Action item:
Starting at the first line and ending at the last, output the data exactly.

Extracted records:
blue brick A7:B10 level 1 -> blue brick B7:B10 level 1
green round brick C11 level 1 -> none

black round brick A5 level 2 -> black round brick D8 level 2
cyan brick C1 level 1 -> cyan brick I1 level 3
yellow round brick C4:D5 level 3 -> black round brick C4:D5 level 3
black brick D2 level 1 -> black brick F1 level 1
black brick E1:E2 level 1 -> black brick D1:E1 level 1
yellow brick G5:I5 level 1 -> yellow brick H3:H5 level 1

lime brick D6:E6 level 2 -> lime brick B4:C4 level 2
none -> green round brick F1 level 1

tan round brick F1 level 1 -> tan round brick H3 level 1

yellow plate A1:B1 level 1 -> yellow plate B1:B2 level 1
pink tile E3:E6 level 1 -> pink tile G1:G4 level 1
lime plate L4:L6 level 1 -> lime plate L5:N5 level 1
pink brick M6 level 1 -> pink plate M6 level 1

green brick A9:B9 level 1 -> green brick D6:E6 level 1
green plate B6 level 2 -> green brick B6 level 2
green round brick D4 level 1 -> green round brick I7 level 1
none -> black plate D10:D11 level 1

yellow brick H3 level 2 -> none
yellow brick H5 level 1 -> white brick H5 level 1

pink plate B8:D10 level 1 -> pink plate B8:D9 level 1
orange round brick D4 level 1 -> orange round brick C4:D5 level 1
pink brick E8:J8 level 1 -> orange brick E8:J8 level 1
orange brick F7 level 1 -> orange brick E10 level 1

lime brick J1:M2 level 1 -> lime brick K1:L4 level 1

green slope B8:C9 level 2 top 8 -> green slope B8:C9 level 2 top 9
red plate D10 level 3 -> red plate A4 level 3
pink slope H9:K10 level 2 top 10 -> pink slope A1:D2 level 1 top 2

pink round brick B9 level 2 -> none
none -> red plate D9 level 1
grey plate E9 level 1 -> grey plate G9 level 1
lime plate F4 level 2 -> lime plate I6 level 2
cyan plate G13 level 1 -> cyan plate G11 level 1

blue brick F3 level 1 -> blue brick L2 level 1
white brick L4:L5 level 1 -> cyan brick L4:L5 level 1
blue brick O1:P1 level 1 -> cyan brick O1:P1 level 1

Task response:
blue brick A7:B10 level 1 -> blue brick B7:B10 level 1
green round brick C11 level 1 -> none

black round brick A5 level 2 -> black round brick D8 level 2
cyan brick C1 level 1 -> cyan brick I1 level 3
yellow round brick C4:D5 level 3 -> black round brick C4:D5 level 3
black brick D2 level 1 -> black brick F1 level 1
black brick E1:E2 level 1 -> black brick D1:E1 level 1
yellow brick G5:I5 level 1 -> yellow brick H3:H5 level 1

lime brick D6:E6 level 2 -> lime brick B4:C4 level 2
none -> green round brick F1 level 1

tan round brick F1 level 1 -> tan round brick H3 level 1

yellow plate A1:B1 level 1 -> yellow plate B1:B2 level 1
pink tile E3:E6 level 1 -> pink tile G1:G4 level 1
lime plate L4:L6 level 1 -> lime plate L5:N5 level 1
pink brick M6 level 1 -> pink plate M6 level 1

green brick A9:B9 level 1 -> green brick D6:E6 level 1
green plate B6 level 2 -> green brick B6 level 2
green round brick D4 level 1 -> green round brick I7 level 1
none -> black plate D10:D11 level 1

yellow brick H3 level 2 -> none
yellow brick H5 level 1 -> white brick H5 level 1

pink plate B8:D10 level 1 -> pink plate B8:D9 level 1
orange round brick D4 level 1 -> orange round brick C4:D5 level 1
pink brick E8:J8 level 1 -> orange brick E8:J8 level 1
orange brick F7 level 1 -> orange brick E10 level 1

lime brick J1:M2 level 1 -> lime brick K1:L4 level 1

green slope B8:C9 level 2 top 8 -> green slope B8:C9 level 2 top 9
red plate D10 level 3 -> red plate A4 level 3
pink slope H9:K10 level 2 top 10 -> pink slope A1:D2 level 1 top 2

pink round brick B9 level 2 -> none
none -> red plate D9 level 1
grey plate E9 level 1 -> grey plate G9 level 1
lime plate F4 level 2 -> lime plate I6 level 2
cyan plate G13 level 1 -> cyan plate G11 level 1

blue brick F3 level 1 -> blue brick L2 level 1
white brick L4:L5 level 1 -> cyan brick L4:L5 level 1
blue brick O1:P1 level 1 -> cyan brick O1:P1 level 1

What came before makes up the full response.